What is being asked:
What is needed is an exact reproduction of the lines from the one that contains "[255,75,294,131]" through the end of the data, both included and nothing else, with pictures omitted.

START Data for this task

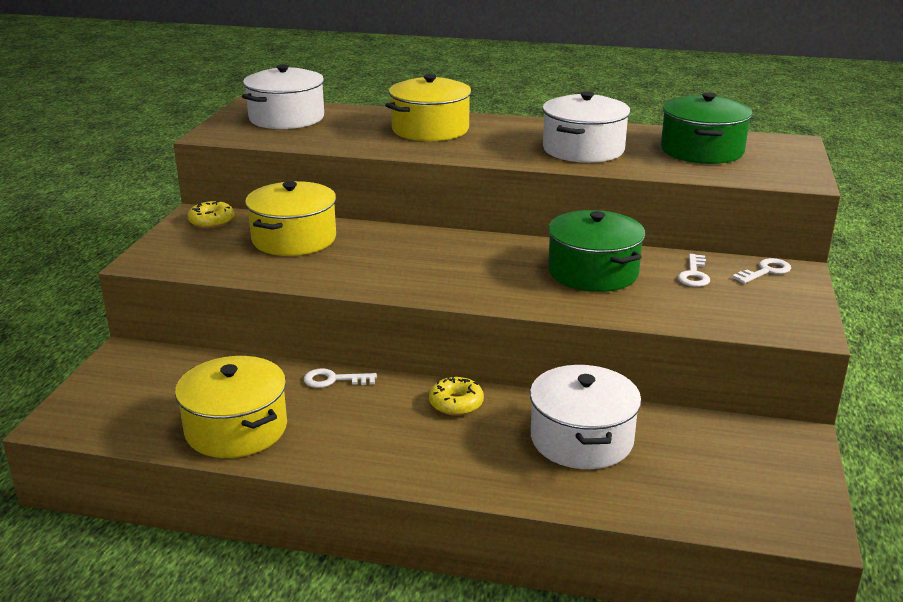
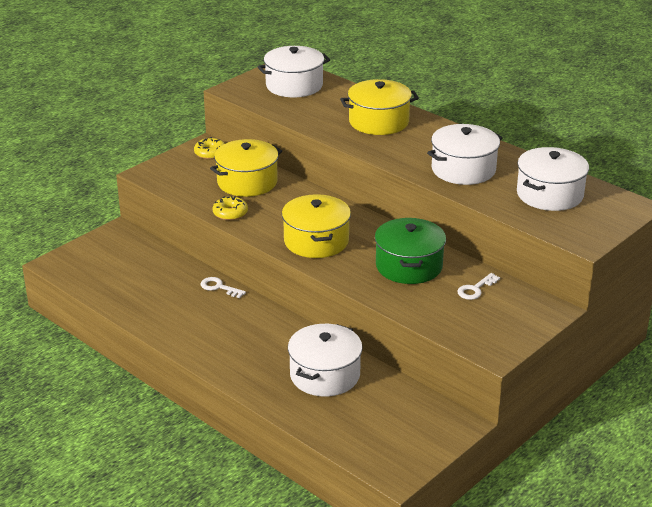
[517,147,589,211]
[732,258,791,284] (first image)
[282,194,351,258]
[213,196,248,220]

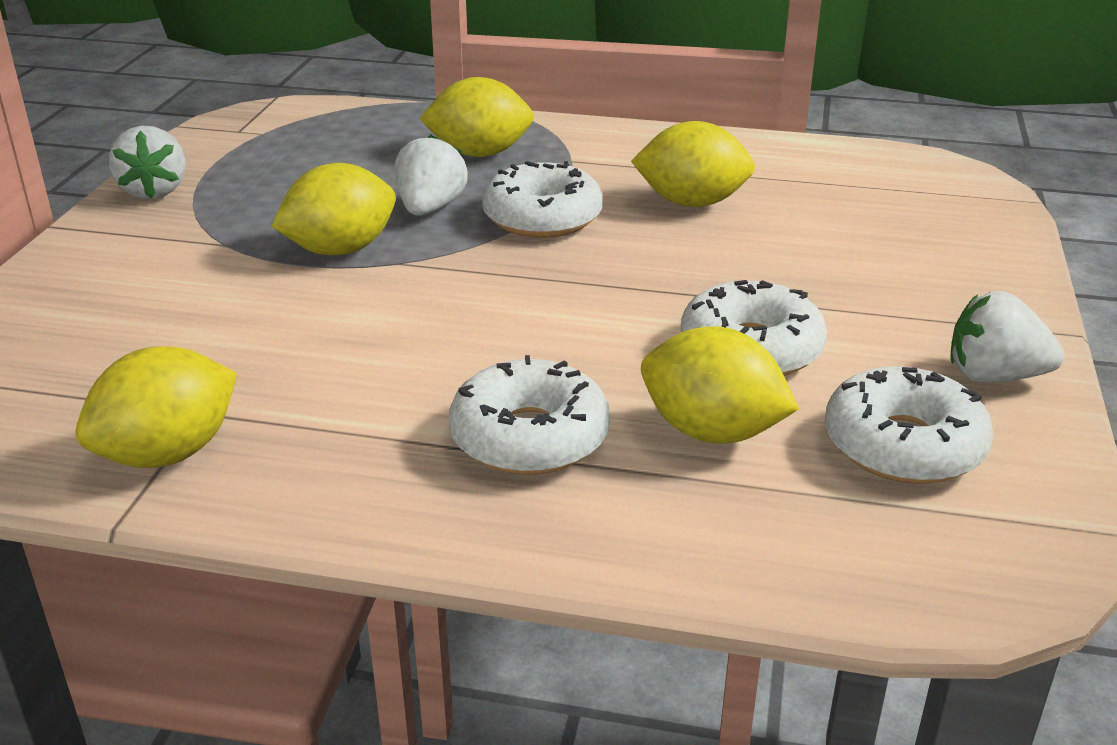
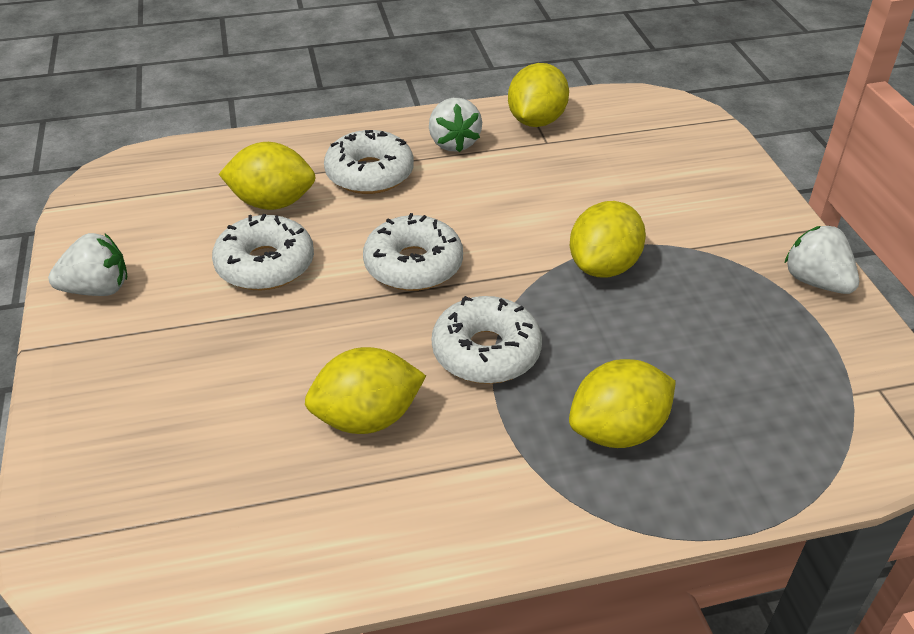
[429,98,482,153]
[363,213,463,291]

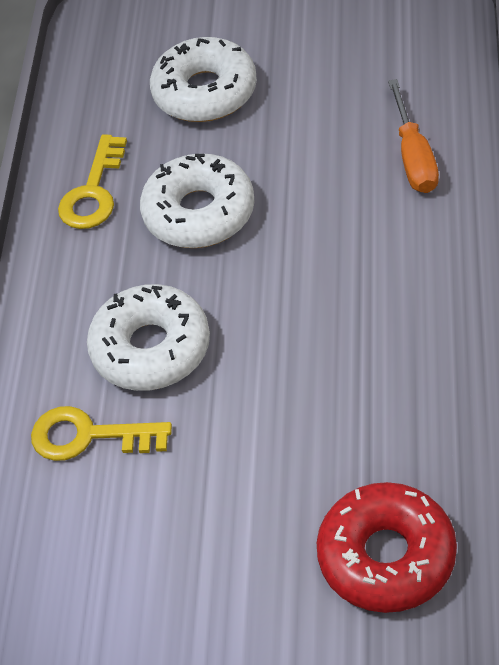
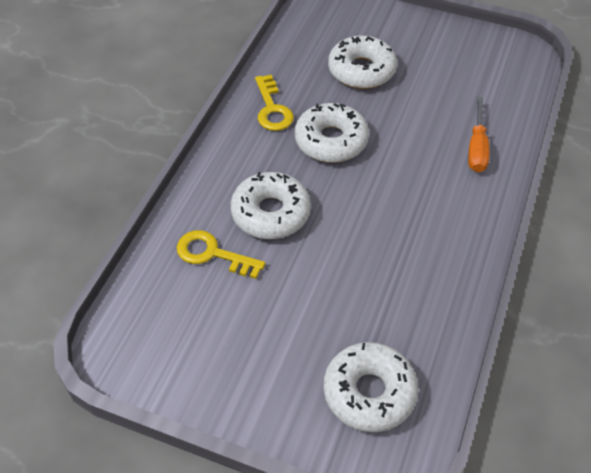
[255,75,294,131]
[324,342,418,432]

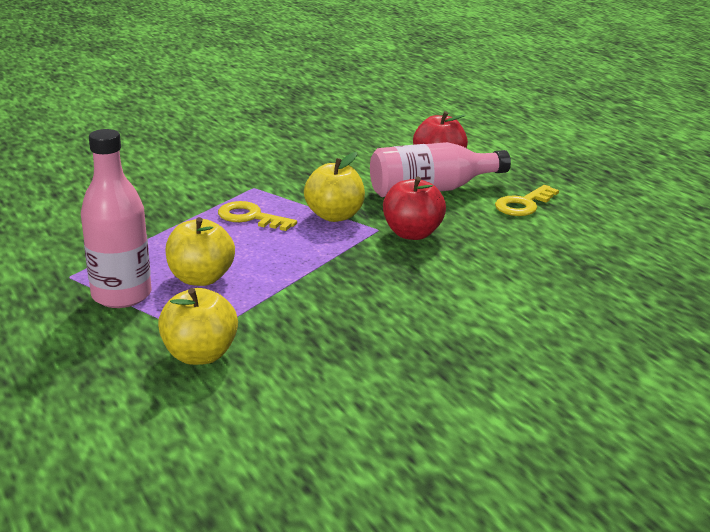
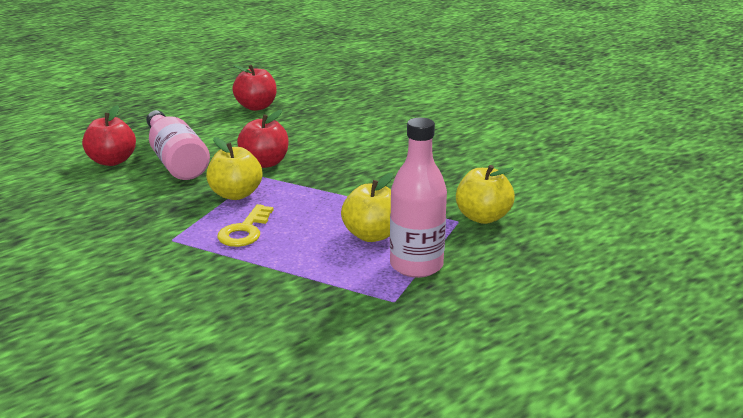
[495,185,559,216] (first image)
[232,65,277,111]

END Data for this task

Expected answer:
[255,75,294,131]
[324,342,418,432]

[495,185,559,216] (first image)
[232,65,277,111]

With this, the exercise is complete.